━━━ DATA FOR THIS TASK ━━━

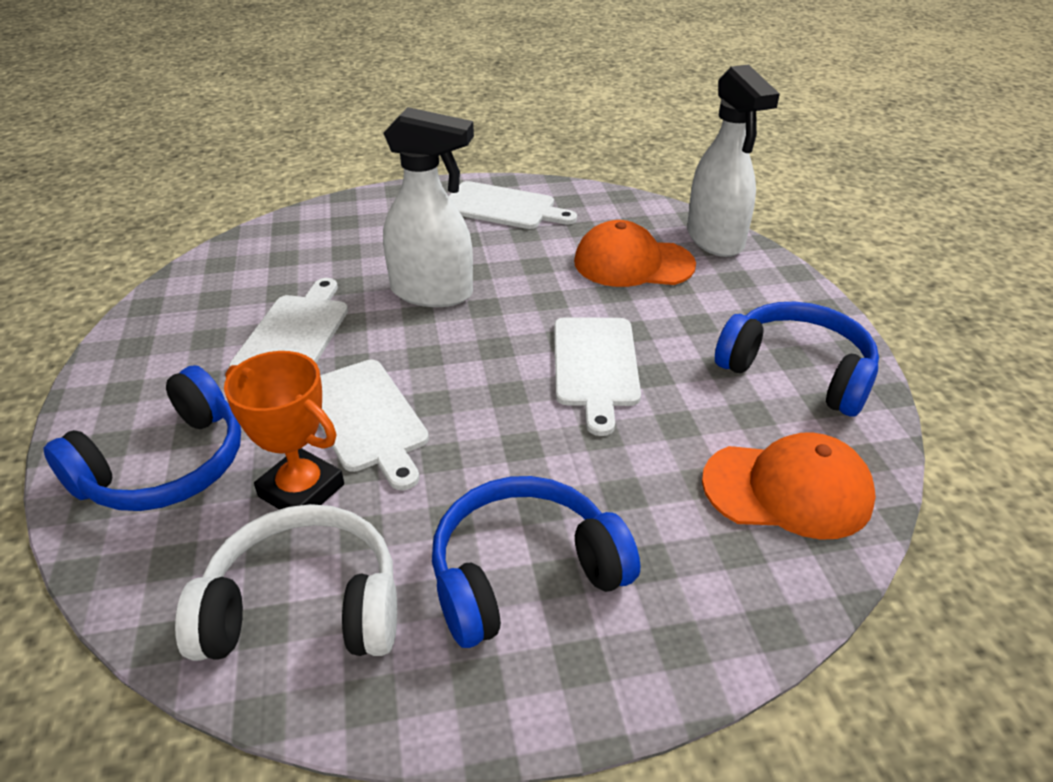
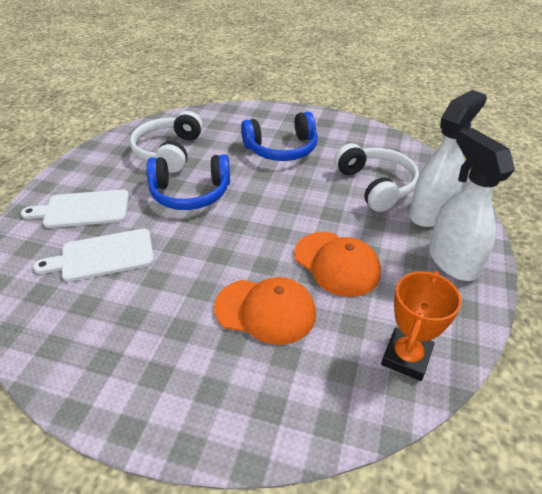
blue headphones: 3 -> 2
white cutting board: 4 -> 2
white headphones: 1 -> 2

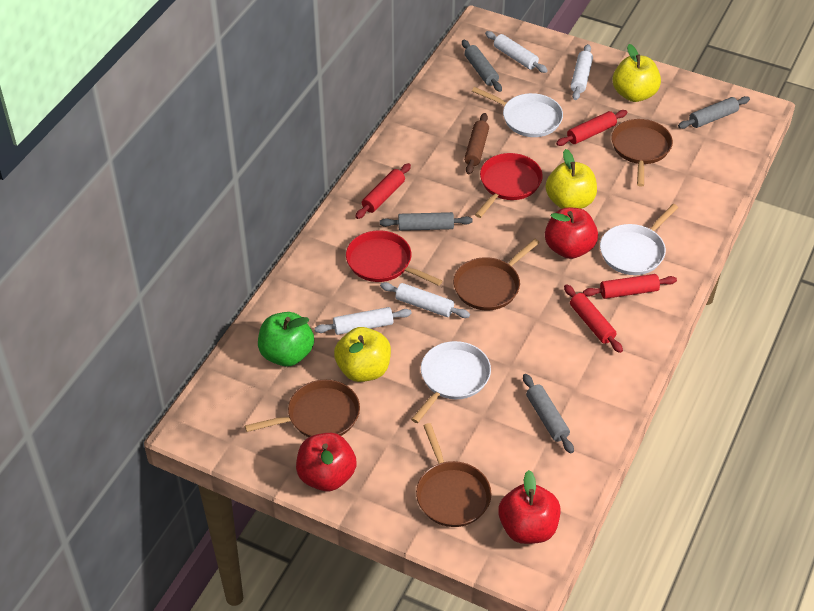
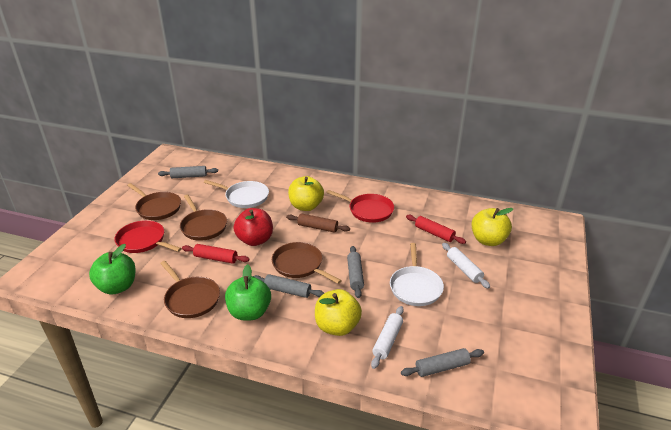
green apple: 1 -> 2
red apple: 3 -> 1
red rolling pin: 4 -> 2
white pan: 3 -> 2
white rolling pin: 4 -> 2

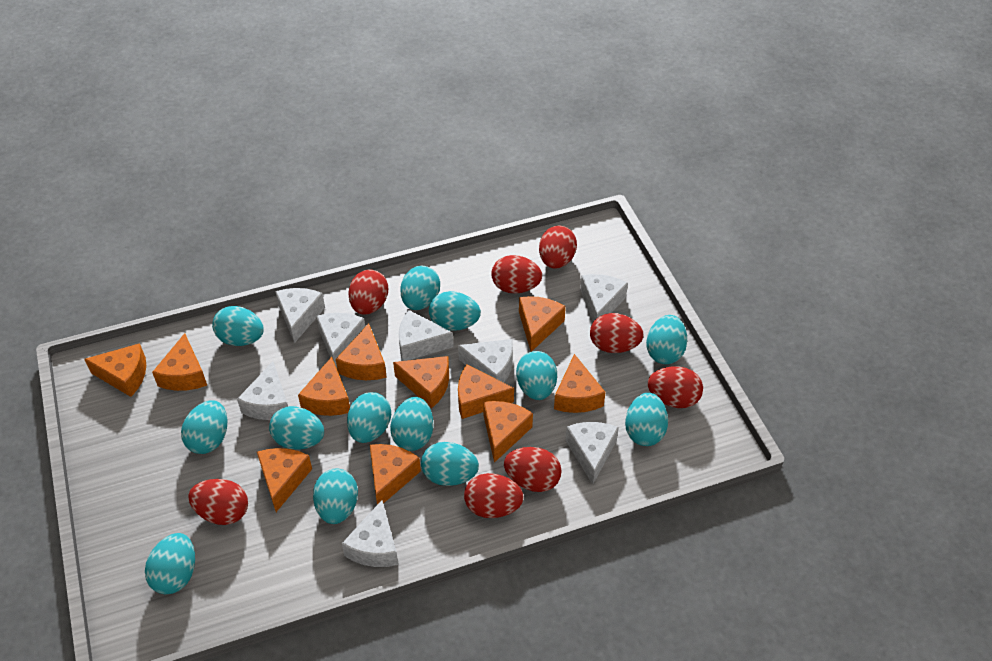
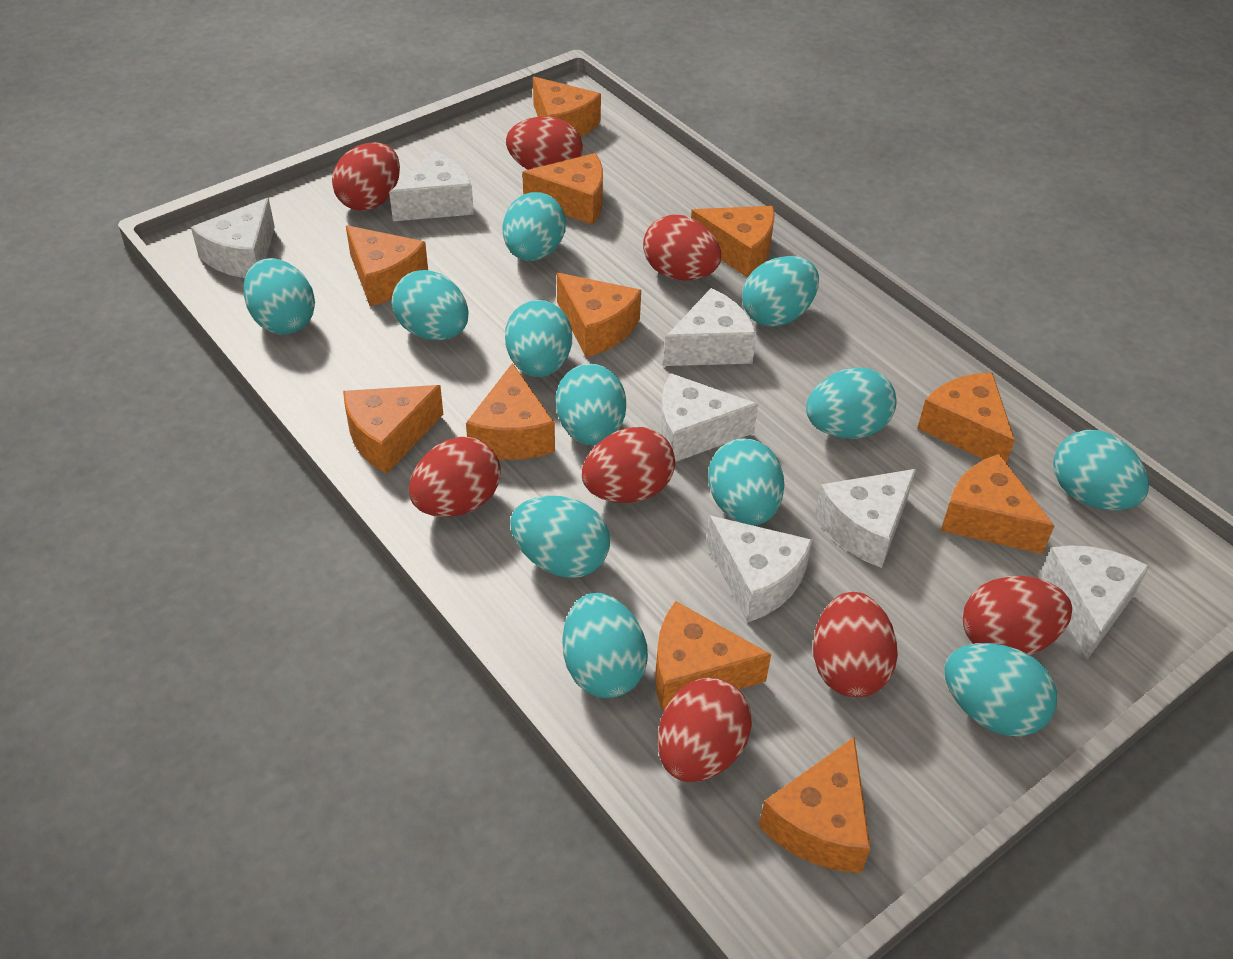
turquoise egg: 13 -> 12
white cheese: 8 -> 7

━━━

A verbatim copy of the entries, stripped of pictures, should be produced.

FINISHED EXERCISE:
blue headphones: 3 -> 2
white cutting board: 4 -> 2
white headphones: 1 -> 2

green apple: 1 -> 2
red apple: 3 -> 1
red rolling pin: 4 -> 2
white pan: 3 -> 2
white rolling pin: 4 -> 2

turquoise egg: 13 -> 12
white cheese: 8 -> 7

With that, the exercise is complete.